| INSTRUCTIONS TO FOLLOW |
Spot each line in the records below where the word "black" occurs, then copy it.

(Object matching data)
**********

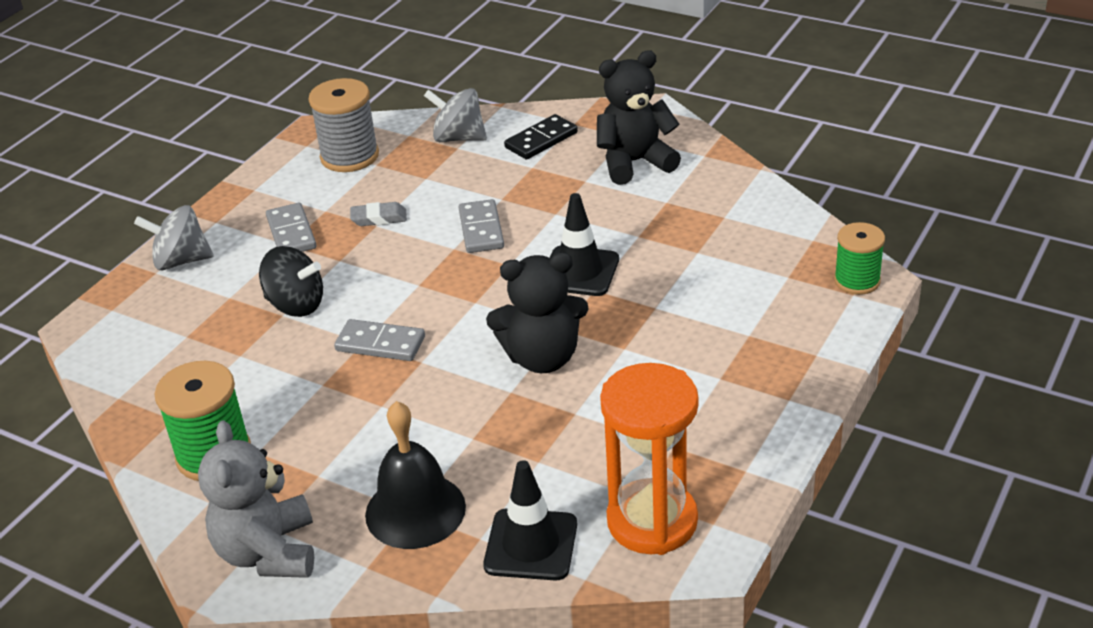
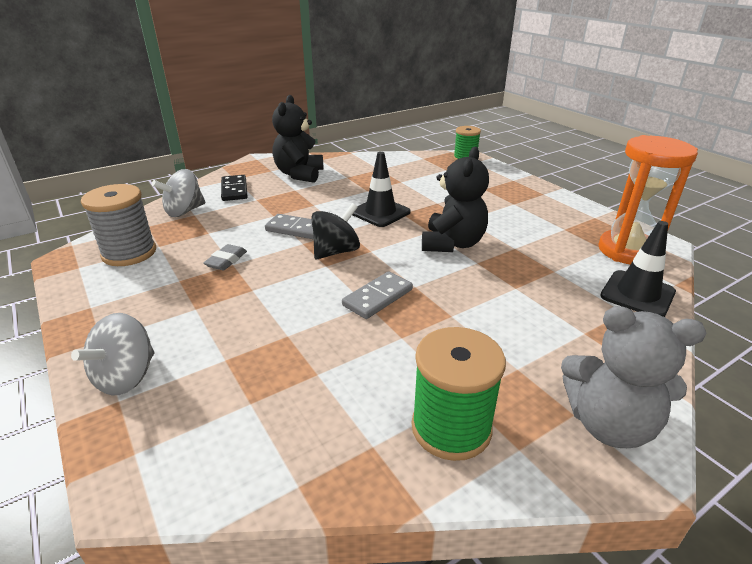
camera: 65 degrees left, 5 degrees down
(291, 233) = (183, 303): grey domino -> none
(296, 305) = (283, 325): black spinning top -> black spinning top (336, 251)
(415, 510) = (584, 331): black bell -> none

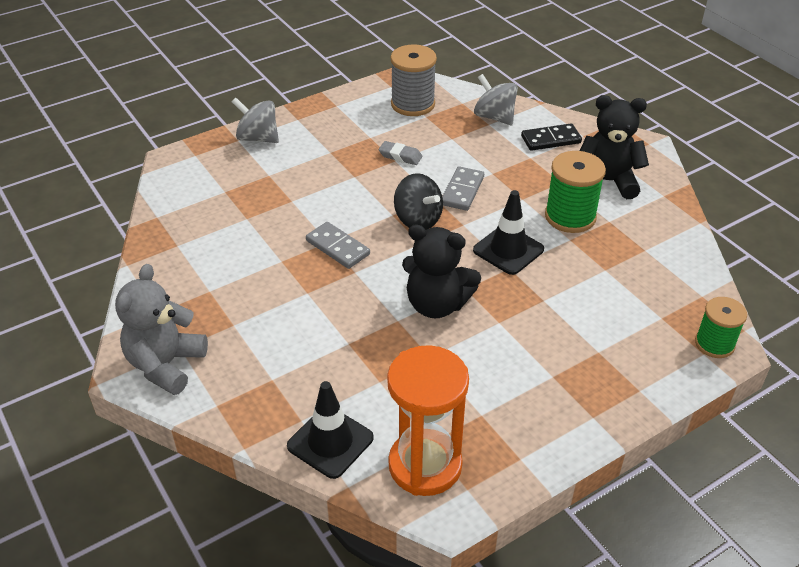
camera: 90 degrees right, 10 degrees up
(451, 428) = (183, 281): green spool -> green spool (570, 216)

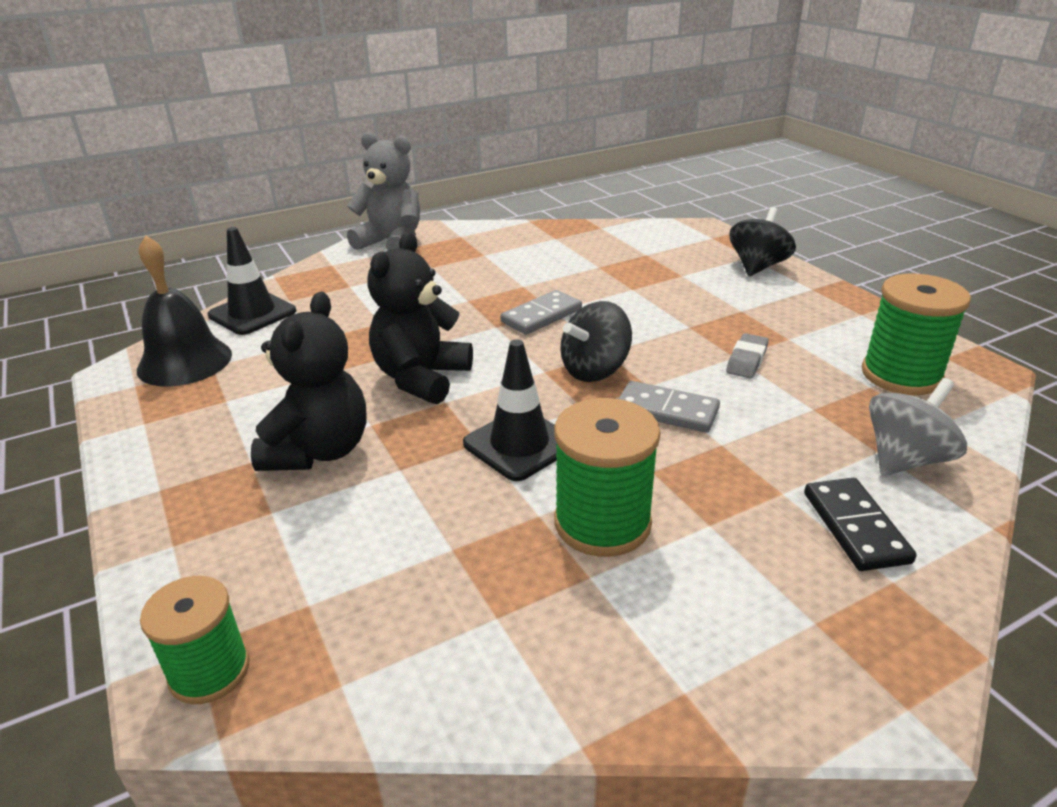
camera: 95 degrees right, 10 degrees down
(258, 138) = (757, 267): grey spinning top -> black spinning top
(413, 104) = (901, 375): grey spool -> green spool
(425, 465) = (185, 361): orange hourglass -> black bell
(607, 181) = (722, 594): black teddy bear -> black teddy bear (319, 451)

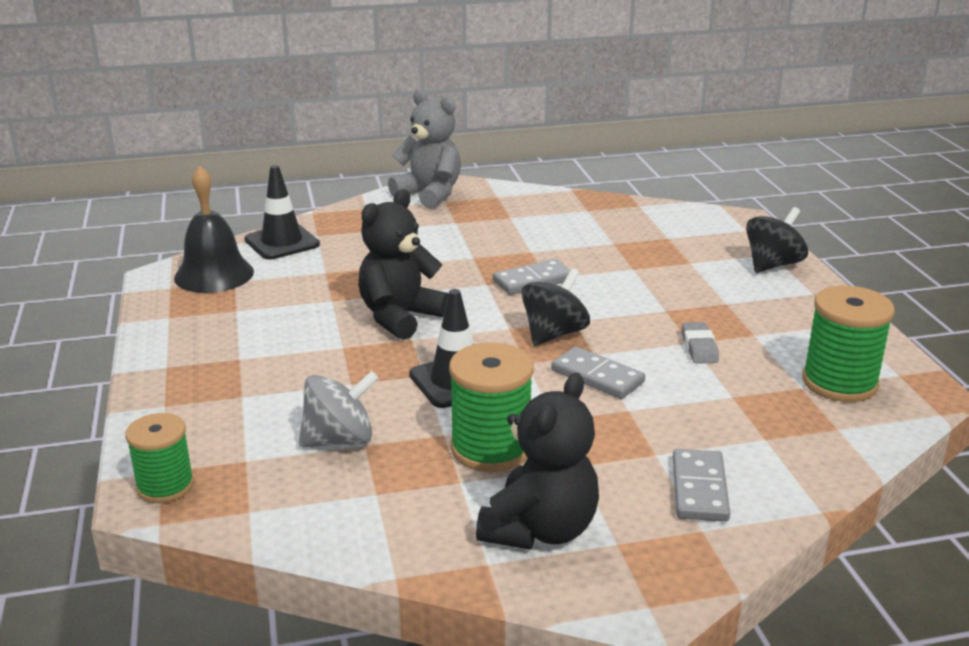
camera: 15 degrees right, 5 degrees down
(319, 451) = (294, 359): black teddy bear -> black teddy bear (540, 529)
(595, 370) = (554, 334): black spinning top -> black spinning top turned 150 degrees clockwise
(746, 360) = (699, 347): grey eraser -> grey eraser turned 45 degrees counterclockwise
(855, 527) = (699, 489): black domino -> grey domino
(905, 459) = (785, 449): grey spinning top -> grey spinning top (339, 440)

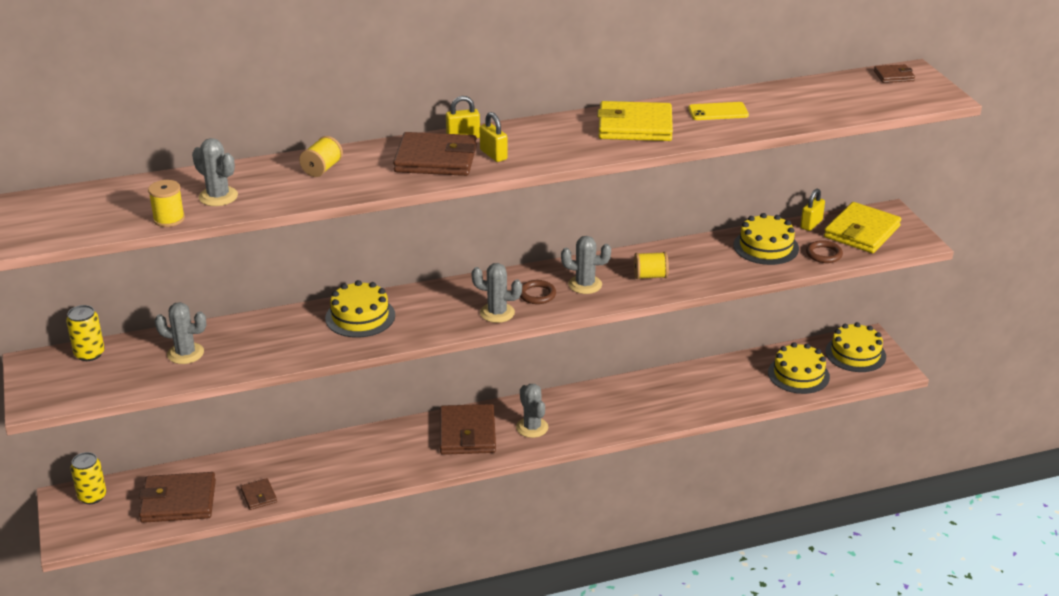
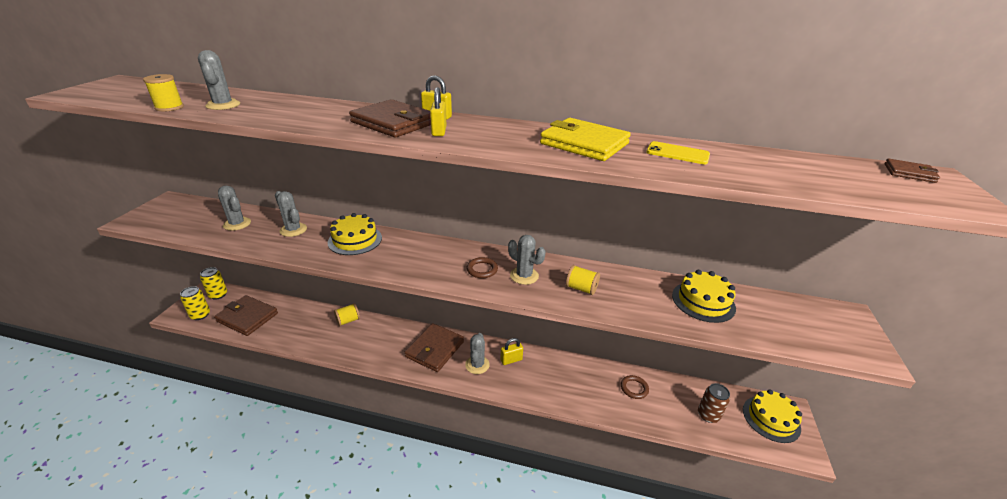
camera: 30 degrees right, 0 degrees up
(89, 354) = (198, 205): yellow can -> yellow can (200, 315)
(259, 496) = (285, 334): brown wallet -> none
(322, 169) = (312, 108): yellow spool -> yellow spool (348, 320)
(497, 313) = (440, 272): grey cactus -> grey cactus (293, 230)
(798, 374) = (708, 415): yellow cake -> brown can
(811, 224) = (760, 297): yellow padlock -> yellow padlock (511, 360)
(824, 254) = (757, 329): brown ring -> brown ring (634, 388)
(861, 232) = (810, 322): yellow wallet -> none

**********

| EXERCISE OUTPUT |
(296, 305) = (283, 325): black spinning top -> black spinning top (336, 251)
(415, 510) = (584, 331): black bell -> none
(258, 138) = (757, 267): grey spinning top -> black spinning top
(425, 465) = (185, 361): orange hourglass -> black bell
(607, 181) = (722, 594): black teddy bear -> black teddy bear (319, 451)
(319, 451) = (294, 359): black teddy bear -> black teddy bear (540, 529)
(595, 370) = (554, 334): black spinning top -> black spinning top turned 150 degrees clockwise
(855, 527) = (699, 489): black domino -> grey domino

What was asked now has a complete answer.